Exercise brief :: Pictures are to be left out; every line from the one with "Fisch (türkis) 692, 342, 788, 381" through the end of the data must be transcribed exactly.

Image change detection data ::
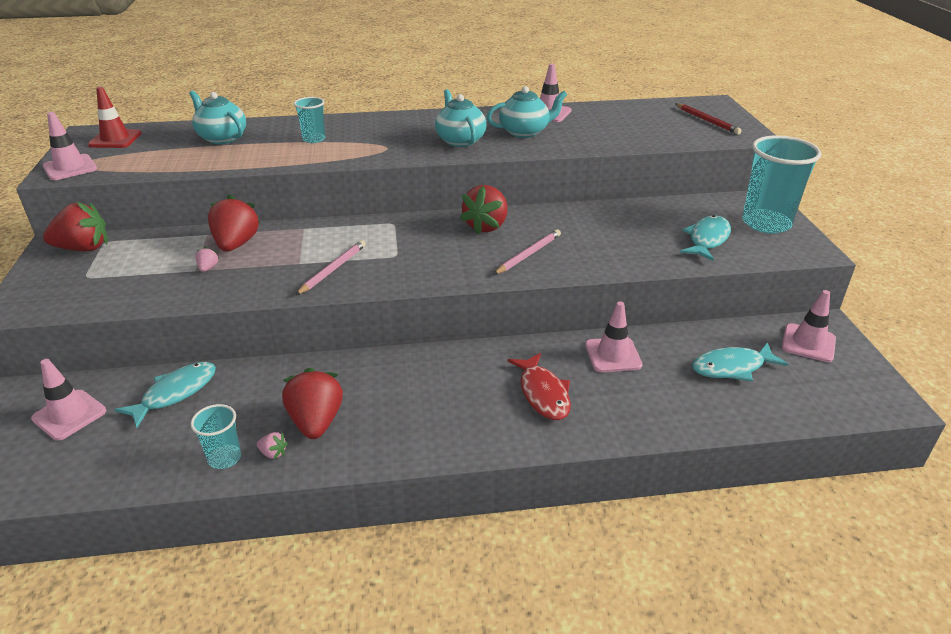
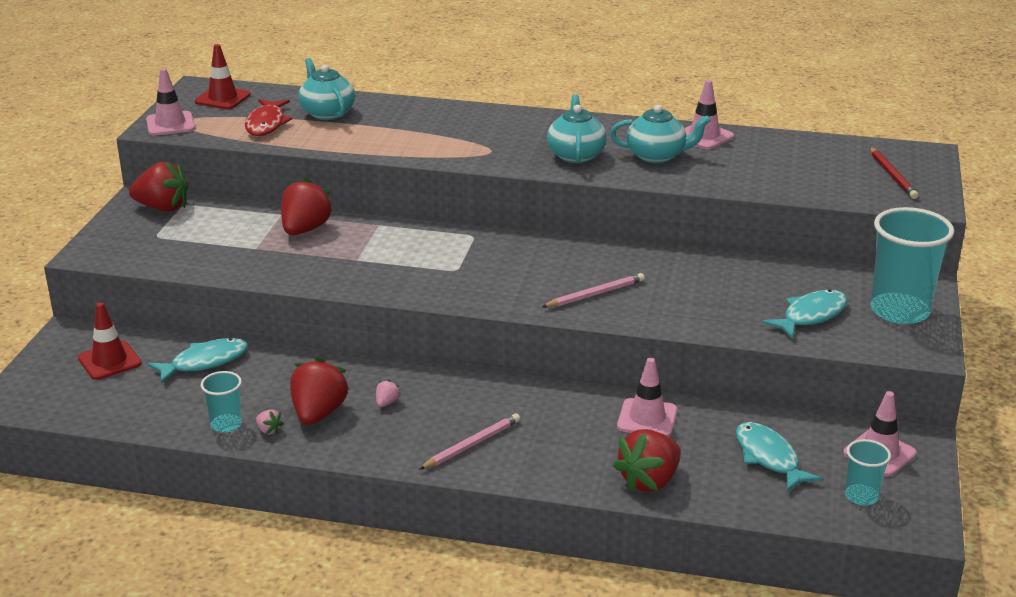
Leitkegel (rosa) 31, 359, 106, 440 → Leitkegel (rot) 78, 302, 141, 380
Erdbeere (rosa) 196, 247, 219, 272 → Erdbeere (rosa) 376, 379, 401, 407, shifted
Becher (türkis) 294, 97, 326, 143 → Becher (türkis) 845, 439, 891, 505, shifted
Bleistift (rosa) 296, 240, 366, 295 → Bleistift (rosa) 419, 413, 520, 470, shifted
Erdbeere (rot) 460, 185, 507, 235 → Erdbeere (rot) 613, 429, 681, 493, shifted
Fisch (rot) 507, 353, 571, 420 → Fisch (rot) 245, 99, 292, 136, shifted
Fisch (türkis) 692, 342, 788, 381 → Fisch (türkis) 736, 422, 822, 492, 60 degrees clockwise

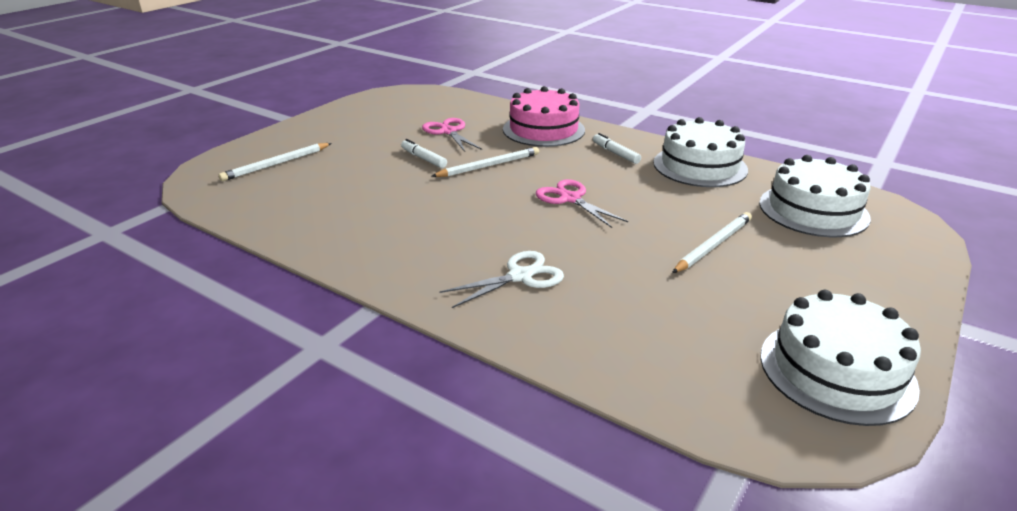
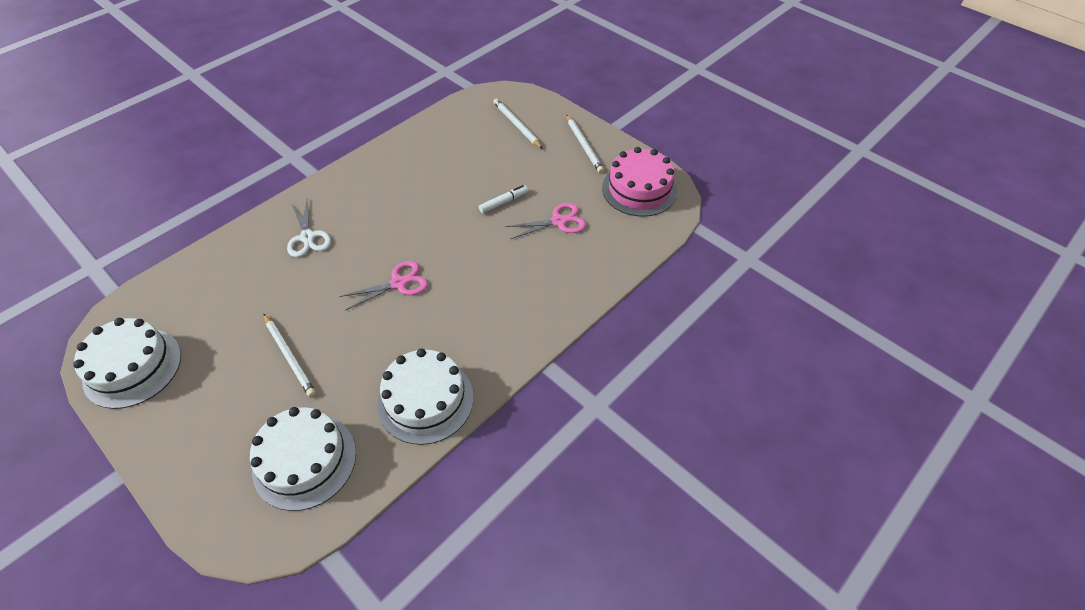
Bleistift (weiß) 431, 147, 539, 177 → Bleistift (weiß) 566, 114, 604, 173, shifted
Kuchen (rosa) 503, 86, 585, 147 → Kuchen (rosa) 602, 147, 677, 217, shifted
Filzstift (weiß) 593, 133, 641, 164 → -

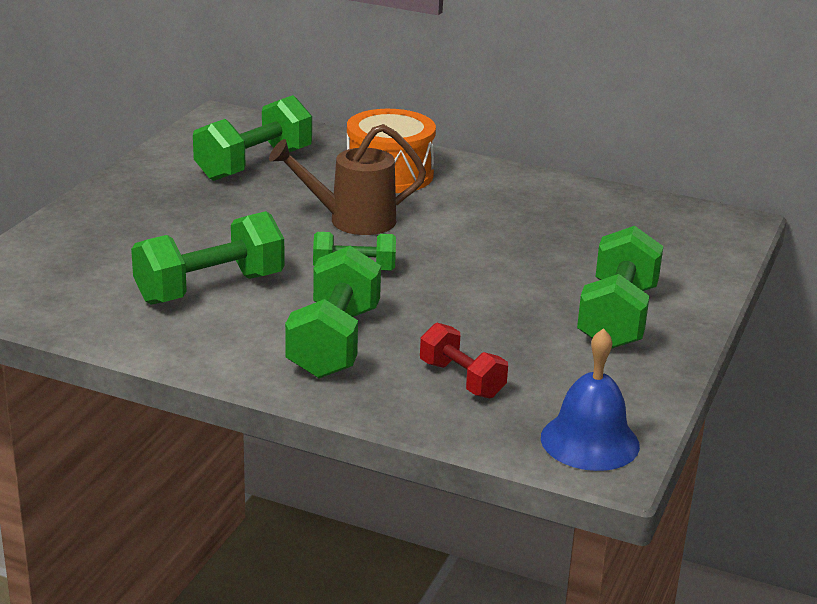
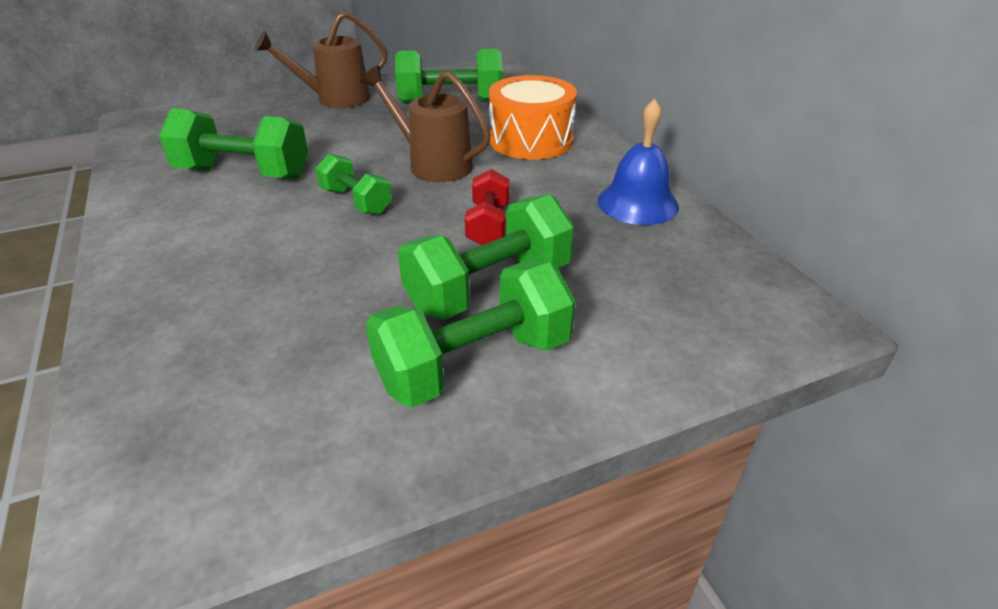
Hantel (grün) 285, 246, 381, 378 → Hantel (grün) 398, 194, 574, 319, shifted
Hantel (rot) 420, 323, 508, 398 → Hantel (rot) 465, 169, 510, 245, shifted
Glocke (blau) 541, 328, 640, 471 → Glocke (blau) 597, 99, 679, 225, shifted
- → Gießkanne (braun) 255, 11, 387, 108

Expected output ::
Fisch (türkis) 692, 342, 788, 381 → Fisch (türkis) 736, 422, 822, 492, 60 degrees clockwise

Bleistift (weiß) 431, 147, 539, 177 → Bleistift (weiß) 566, 114, 604, 173, shifted
Kuchen (rosa) 503, 86, 585, 147 → Kuchen (rosa) 602, 147, 677, 217, shifted
Filzstift (weiß) 593, 133, 641, 164 → -

Hantel (grün) 285, 246, 381, 378 → Hantel (grün) 398, 194, 574, 319, shifted
Hantel (rot) 420, 323, 508, 398 → Hantel (rot) 465, 169, 510, 245, shifted
Glocke (blau) 541, 328, 640, 471 → Glocke (blau) 597, 99, 679, 225, shifted
- → Gießkanne (braun) 255, 11, 387, 108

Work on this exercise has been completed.